When copying the entries below, leave out every picture and keep the rest exact.

** PROVIDED RECORDS follows **

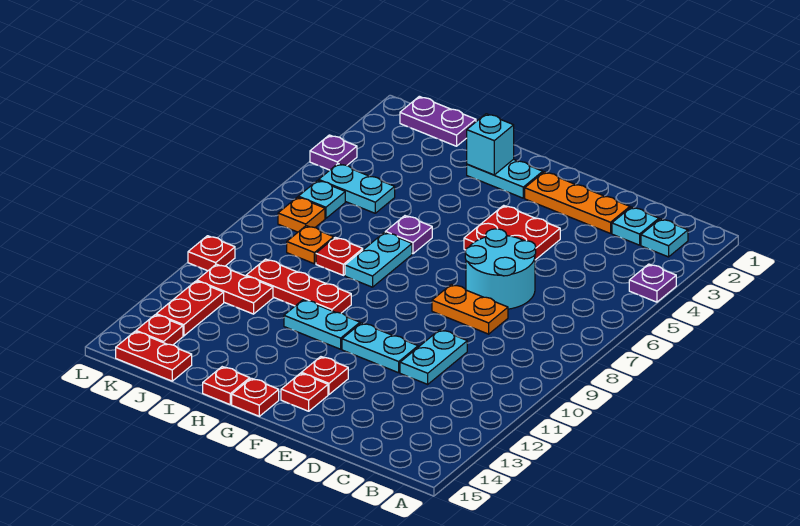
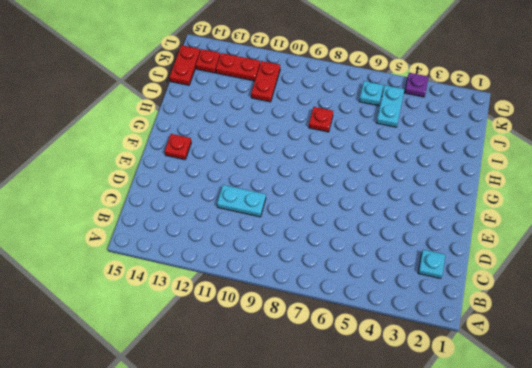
none -> purple plate A4 level 1
none -> cyan plate B2 level 1
none -> orange plate D2:F2 level 1
none -> cyan round brick D6:E7 level 1

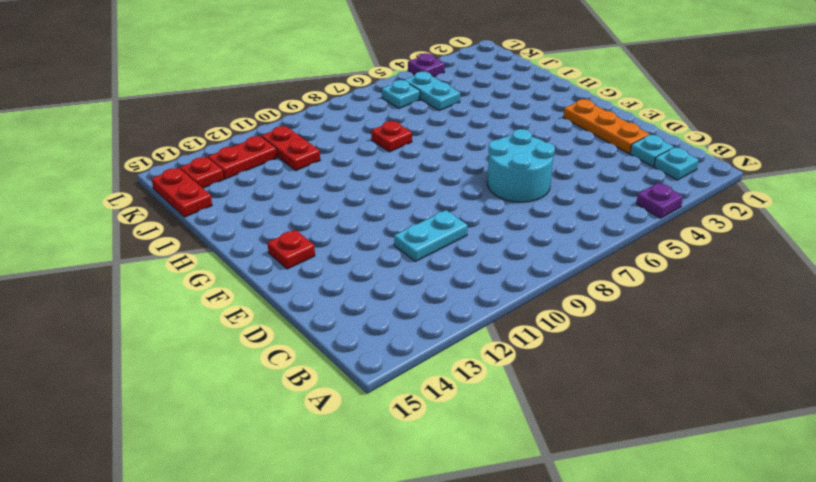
none -> orange plate D8:E8 level 1
none -> red plate E4:F5 level 1
none -> cyan plate E11:F11 level 1
none -> red plate F13 level 1

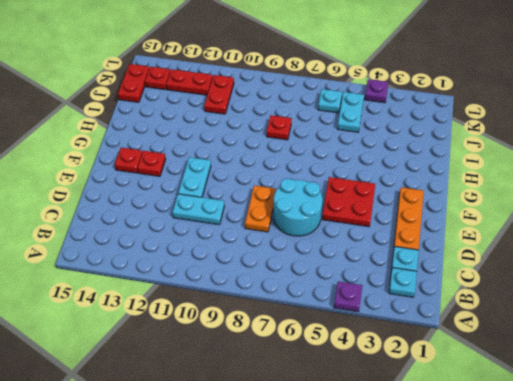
none -> cyan plate G2:H2 level 1
none -> cyan plate G11:H11 level 1
none -> red plate G15 level 1
none -> purple plate H6 level 1

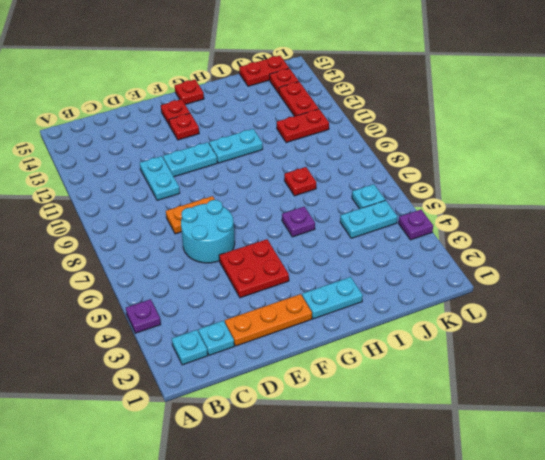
none -> cyan plate H7:H8 level 1
none -> red plate H10:J10 level 1
none -> red plate H15 level 1
none -> purple plate J1:K1 level 1

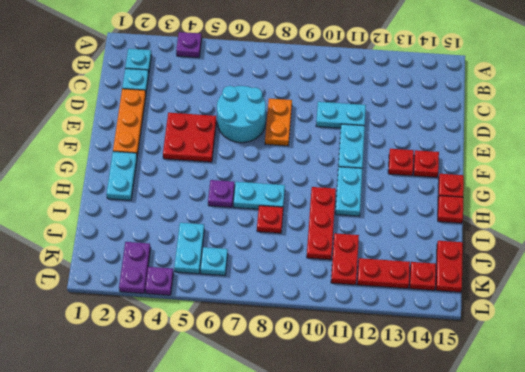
purple plate K3:L3 level 1 -> purple plate J1:K1 level 1
none -> orange plate J8 level 1
none -> orange plate K7 level 1
none -> red plate L10 level 1
none -> cyan brick H2 level 2

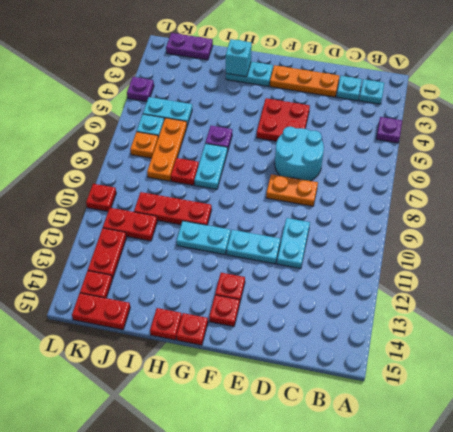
orange plate J6:J8 level 1 -> orange plate J8 level 1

** End of PROVIDED RECORDS **

▶ _TASK OUTPUT_
none -> purple plate A4 level 1
none -> cyan plate B2 level 1
none -> orange plate D2:F2 level 1
none -> cyan round brick D6:E7 level 1

none -> orange plate D8:E8 level 1
none -> red plate E4:F5 level 1
none -> cyan plate E11:F11 level 1
none -> red plate F13 level 1

none -> cyan plate G2:H2 level 1
none -> cyan plate G11:H11 level 1
none -> red plate G15 level 1
none -> purple plate H6 level 1

none -> cyan plate H7:H8 level 1
none -> red plate H10:J10 level 1
none -> red plate H15 level 1
none -> purple plate J1:K1 level 1

purple plate K3:L3 level 1 -> purple plate J1:K1 level 1
none -> orange plate J8 level 1
none -> orange plate K7 level 1
none -> red plate L10 level 1
none -> cyan brick H2 level 2

orange plate J6:J8 level 1 -> orange plate J8 level 1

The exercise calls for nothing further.